## BEGIN Information provided

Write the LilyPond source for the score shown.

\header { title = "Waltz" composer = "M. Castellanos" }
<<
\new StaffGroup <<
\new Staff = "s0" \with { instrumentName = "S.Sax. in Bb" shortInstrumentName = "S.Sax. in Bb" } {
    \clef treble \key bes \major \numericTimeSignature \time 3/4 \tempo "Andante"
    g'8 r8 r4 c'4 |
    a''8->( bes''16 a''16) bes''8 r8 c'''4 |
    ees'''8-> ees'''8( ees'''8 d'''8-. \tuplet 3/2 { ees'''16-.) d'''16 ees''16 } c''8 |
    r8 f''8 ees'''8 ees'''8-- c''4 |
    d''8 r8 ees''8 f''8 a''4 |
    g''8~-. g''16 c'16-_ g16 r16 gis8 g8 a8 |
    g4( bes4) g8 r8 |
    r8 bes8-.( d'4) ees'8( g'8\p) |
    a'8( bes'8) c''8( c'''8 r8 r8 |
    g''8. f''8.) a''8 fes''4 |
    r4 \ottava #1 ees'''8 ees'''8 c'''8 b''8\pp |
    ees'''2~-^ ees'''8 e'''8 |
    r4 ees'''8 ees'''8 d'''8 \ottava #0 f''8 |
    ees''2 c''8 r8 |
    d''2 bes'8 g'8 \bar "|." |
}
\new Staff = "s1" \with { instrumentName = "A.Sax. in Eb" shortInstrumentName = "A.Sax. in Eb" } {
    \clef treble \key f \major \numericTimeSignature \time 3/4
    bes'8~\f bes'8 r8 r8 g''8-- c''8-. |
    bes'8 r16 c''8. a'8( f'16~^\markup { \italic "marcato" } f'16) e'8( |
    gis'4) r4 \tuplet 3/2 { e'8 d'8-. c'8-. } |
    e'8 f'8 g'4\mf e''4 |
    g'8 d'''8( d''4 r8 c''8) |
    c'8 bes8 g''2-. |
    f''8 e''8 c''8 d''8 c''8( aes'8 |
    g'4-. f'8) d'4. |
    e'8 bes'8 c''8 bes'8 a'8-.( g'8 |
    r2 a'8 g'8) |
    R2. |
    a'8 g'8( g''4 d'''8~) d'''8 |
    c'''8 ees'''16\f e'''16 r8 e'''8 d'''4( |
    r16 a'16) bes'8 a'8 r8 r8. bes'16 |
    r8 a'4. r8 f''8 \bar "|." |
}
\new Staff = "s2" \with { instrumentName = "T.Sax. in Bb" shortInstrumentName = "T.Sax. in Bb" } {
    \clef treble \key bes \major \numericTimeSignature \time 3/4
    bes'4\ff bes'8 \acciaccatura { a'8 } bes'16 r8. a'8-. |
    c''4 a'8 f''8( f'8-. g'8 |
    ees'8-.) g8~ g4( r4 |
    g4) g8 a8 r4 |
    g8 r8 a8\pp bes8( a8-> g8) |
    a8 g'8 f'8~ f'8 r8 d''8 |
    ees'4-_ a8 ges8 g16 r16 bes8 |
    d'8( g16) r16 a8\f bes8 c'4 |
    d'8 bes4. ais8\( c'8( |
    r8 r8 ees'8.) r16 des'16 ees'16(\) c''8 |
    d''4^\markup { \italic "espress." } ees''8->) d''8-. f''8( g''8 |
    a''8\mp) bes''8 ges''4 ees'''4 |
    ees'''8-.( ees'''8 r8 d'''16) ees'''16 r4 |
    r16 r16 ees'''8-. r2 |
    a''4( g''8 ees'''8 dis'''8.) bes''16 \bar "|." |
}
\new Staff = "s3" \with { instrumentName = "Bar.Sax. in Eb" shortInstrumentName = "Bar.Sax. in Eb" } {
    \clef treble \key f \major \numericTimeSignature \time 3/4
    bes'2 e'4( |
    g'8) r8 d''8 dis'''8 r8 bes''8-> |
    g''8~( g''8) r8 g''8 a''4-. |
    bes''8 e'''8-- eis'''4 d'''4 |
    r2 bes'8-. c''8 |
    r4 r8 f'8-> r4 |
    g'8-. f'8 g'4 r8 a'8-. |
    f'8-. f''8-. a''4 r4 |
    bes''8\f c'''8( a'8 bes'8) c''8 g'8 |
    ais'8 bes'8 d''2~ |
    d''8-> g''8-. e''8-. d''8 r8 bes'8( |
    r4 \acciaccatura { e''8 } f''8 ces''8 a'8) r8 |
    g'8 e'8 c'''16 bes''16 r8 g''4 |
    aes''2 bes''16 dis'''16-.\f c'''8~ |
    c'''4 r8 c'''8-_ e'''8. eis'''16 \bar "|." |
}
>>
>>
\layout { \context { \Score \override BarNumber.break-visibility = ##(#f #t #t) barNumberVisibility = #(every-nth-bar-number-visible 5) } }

## END Information provided

What the task requires
Pull out each line above that contains the string "time", copying every one in full.

Response below
    \clef treble \key bes \major \numericTimeSignature \time 3/4 \tempo "Andante"
    \clef treble \key f \major \numericTimeSignature \time 3/4
    \clef treble \key bes \major \numericTimeSignature \time 3/4
    \clef treble \key f \major \numericTimeSignature \time 3/4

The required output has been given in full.